### Work instruction
Go through the records below and copy out every line holding "none".

Version comparison data:
========================================
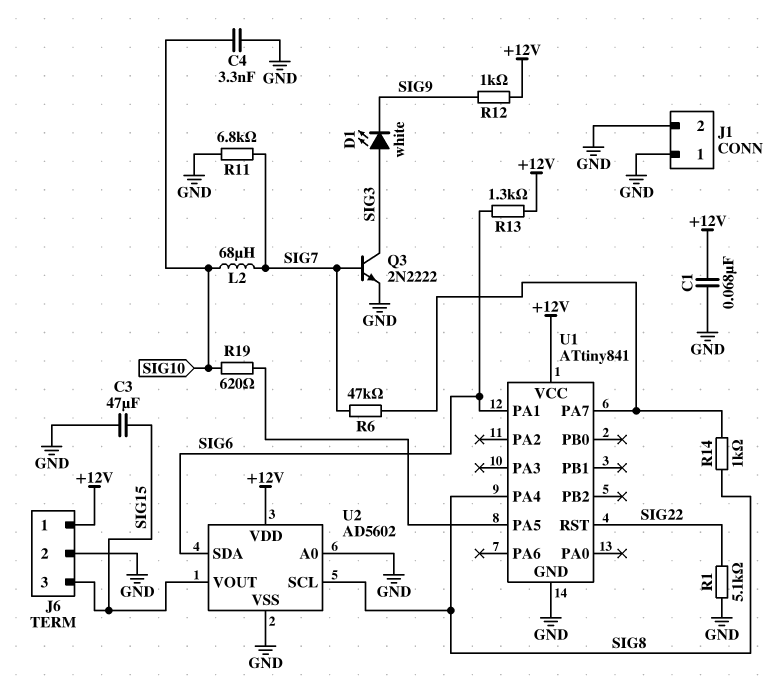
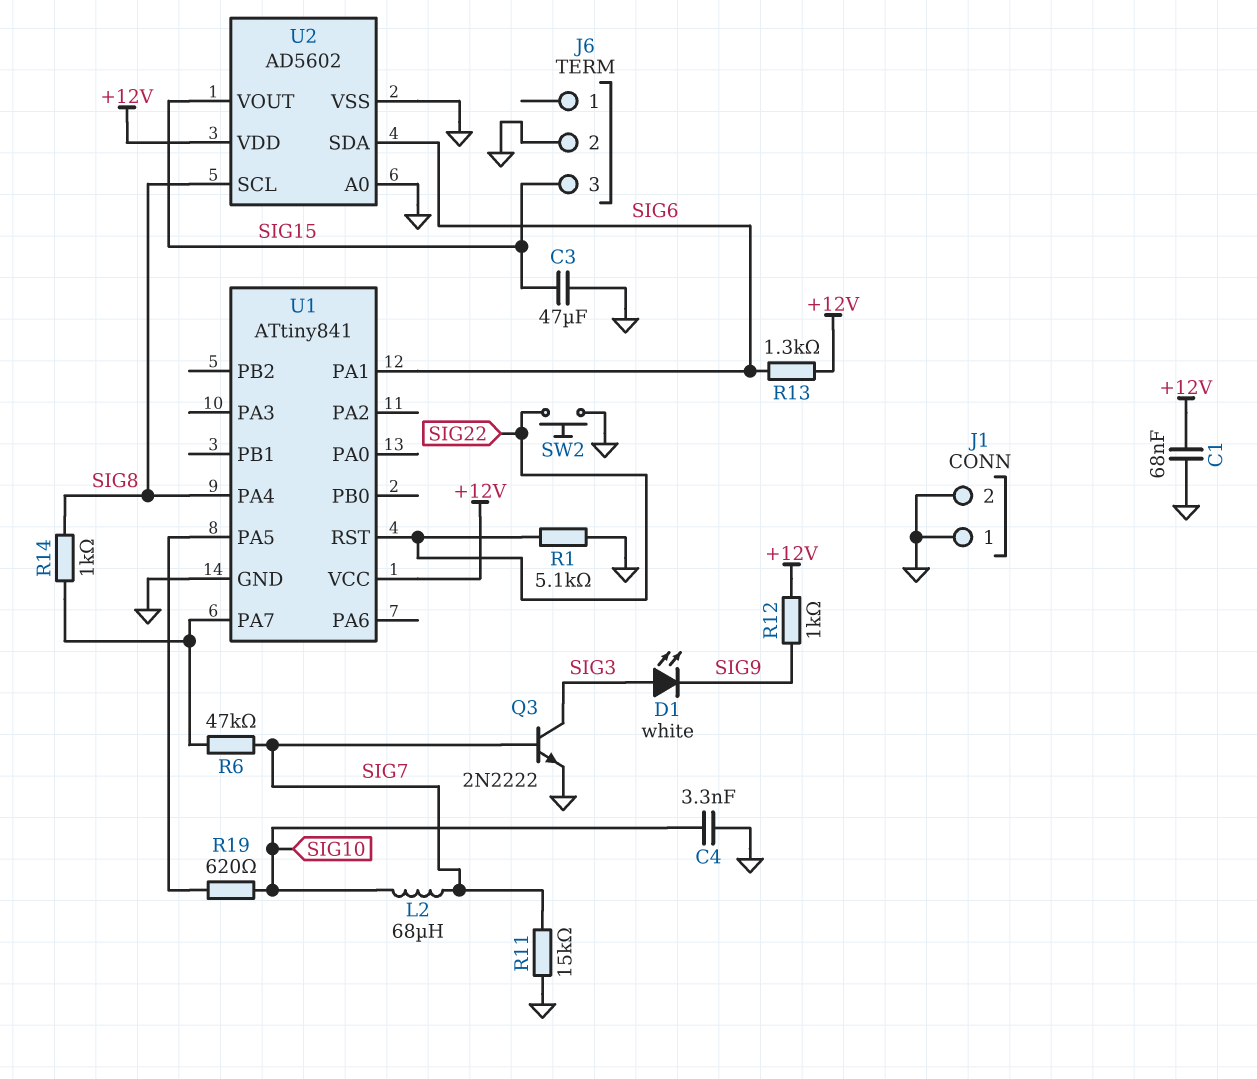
J6 pin 1: +12V -> none
R11: 6.8k (GND, SIG7) -> 15k (GND, SIG7)
SW2: none -> button (GND, SIG22)

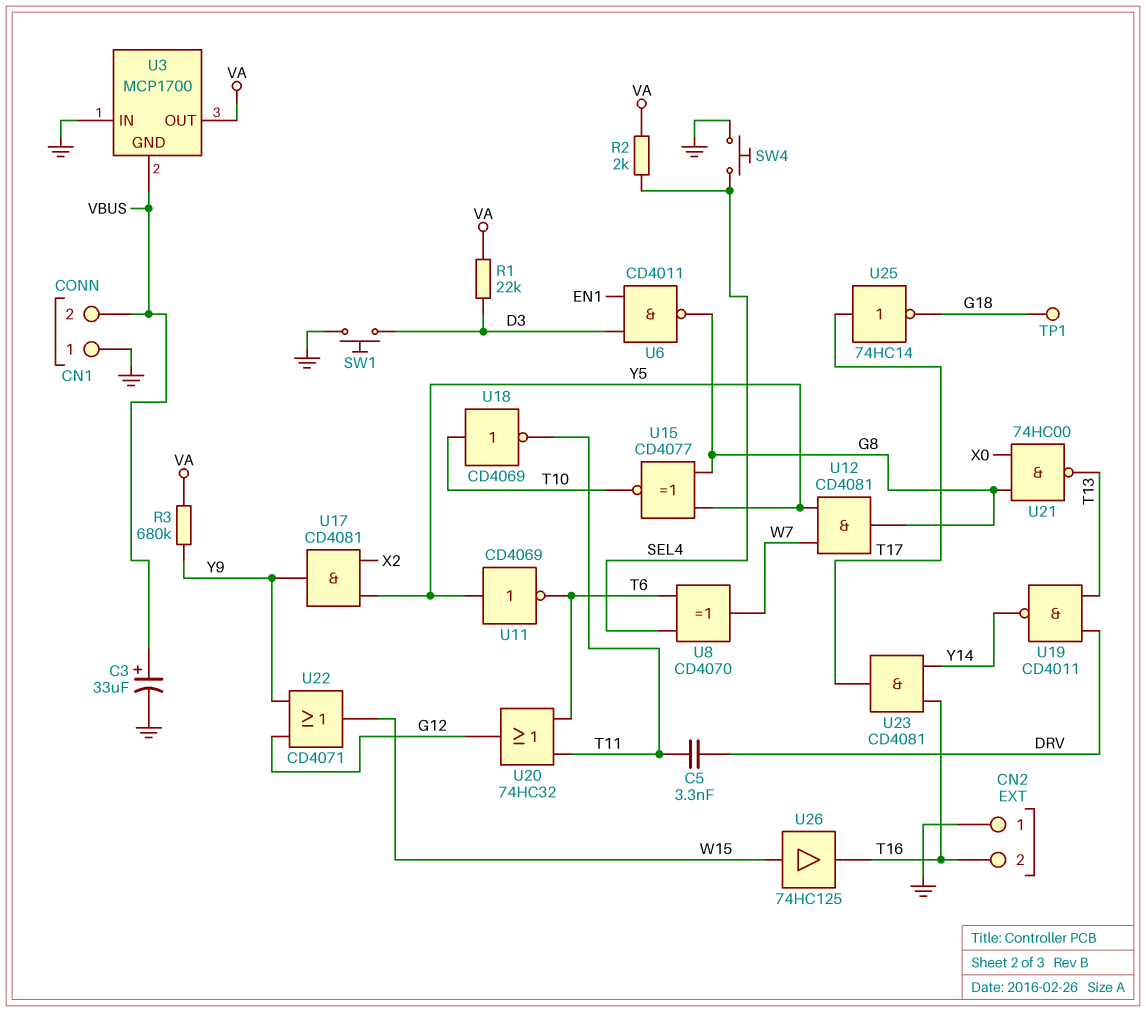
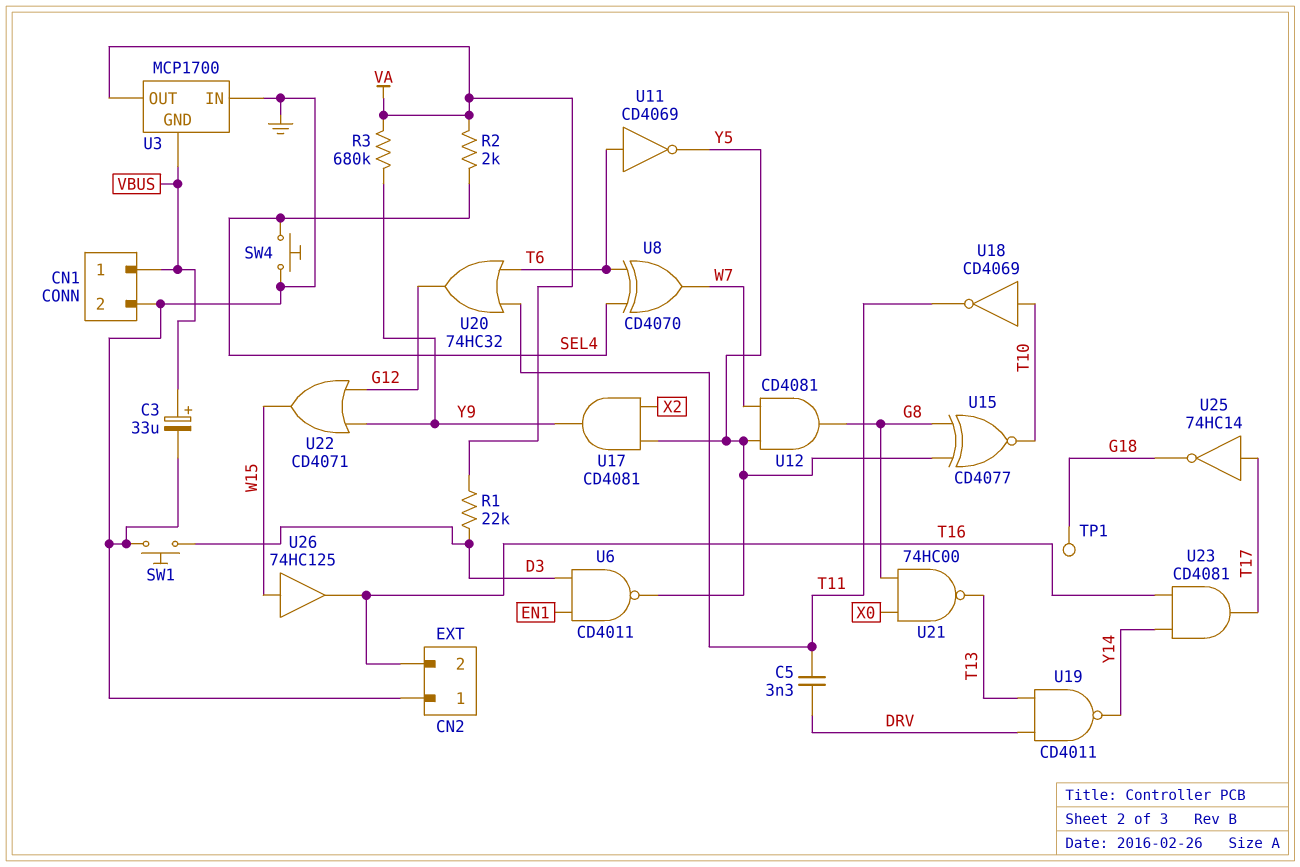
CN1 pin 1: GND -> VBUS
CN1 pin 2: VBUS -> GND
U6: NAND CD4011 (in D3, in EN1, out G8) -> NAND CD4011 (in D3, in EN1, out Y5)
U11: NOT CD4069 (in Y5, out T6) -> NOT CD4069 (in T6, out Y5)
========================================
### Your solution
J6 pin 1: +12V -> none
SW2: none -> button (GND, SIG22)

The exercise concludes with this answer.